* [Entries supplied]
[Start of section]

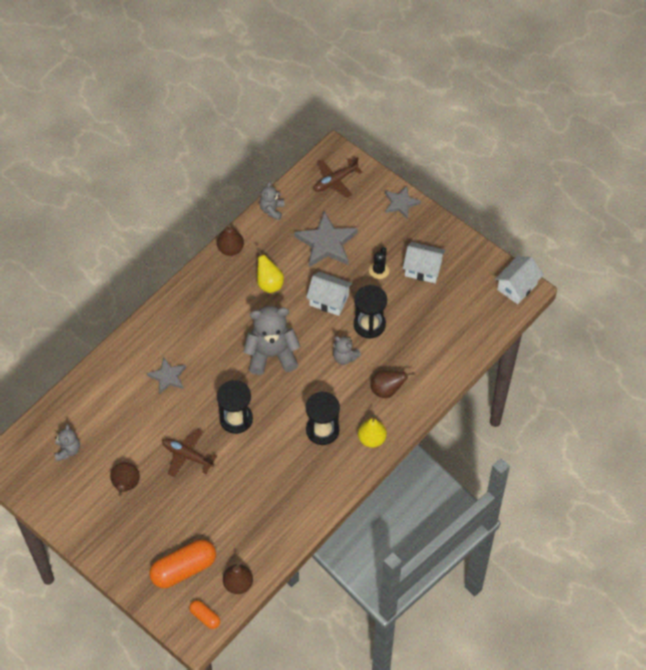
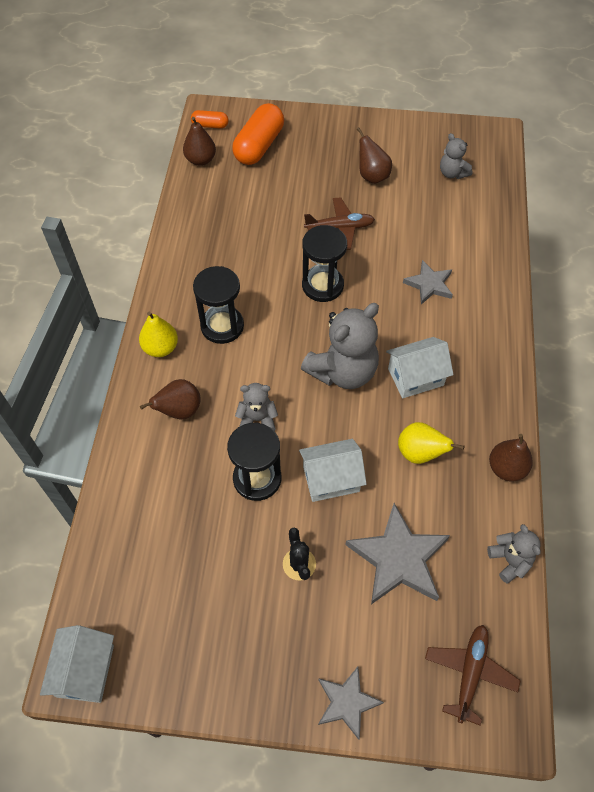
camera: 145 degrees right, 0 degrees up
white house [403,242,446,283] -> white house moved to [386,337,454,398]

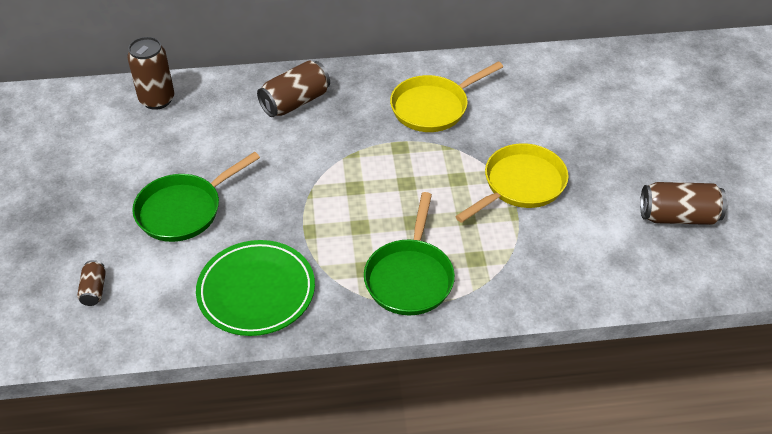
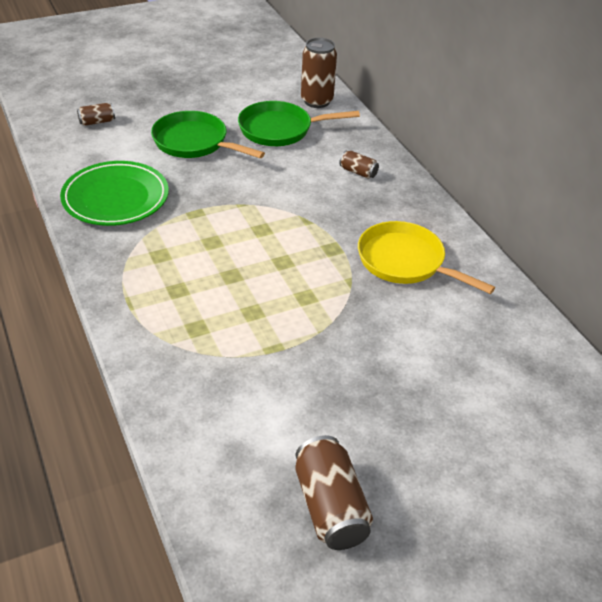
camera: 70 degrees right, 5 degrees down
brown can [257,60,330,117] -> brown can [339,150,379,179], size x0.53
green pan [364,192,455,315] -> green pan moved to [238,101,360,146]
yellow pan [455,143,569,223] -> none

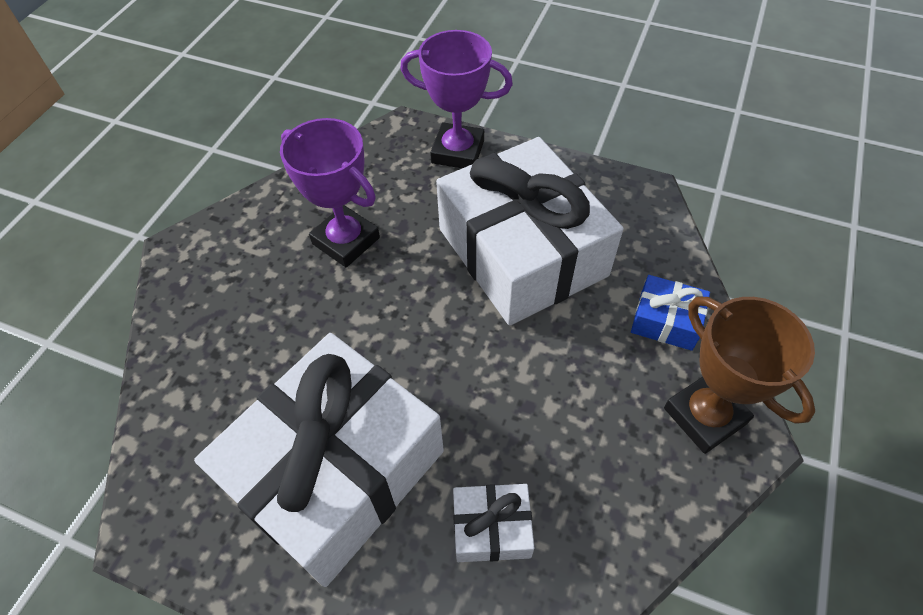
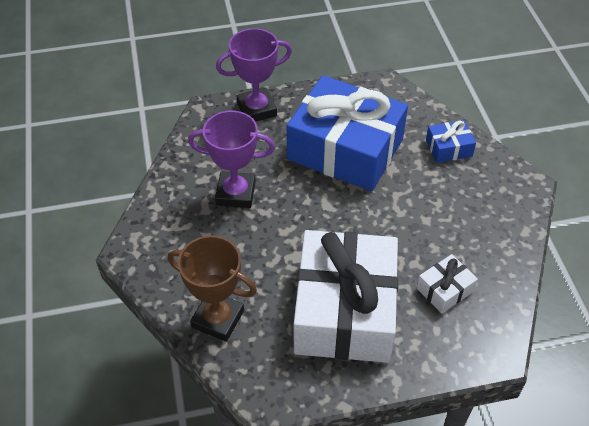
camera: 35 degrees left, 5 degrees down
white gift [436,137,623,325] -> blue gift [287,75,408,191]
brown trophy [664,297,815,454] -> brown trophy moved to [167,235,257,342]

[End of section]

* [Your instructions] Report all lines in the listing above that contain the word "white".

* [Answer for the task]
white house [403,242,446,283] -> white house moved to [386,337,454,398]
white gift [436,137,623,325] -> blue gift [287,75,408,191]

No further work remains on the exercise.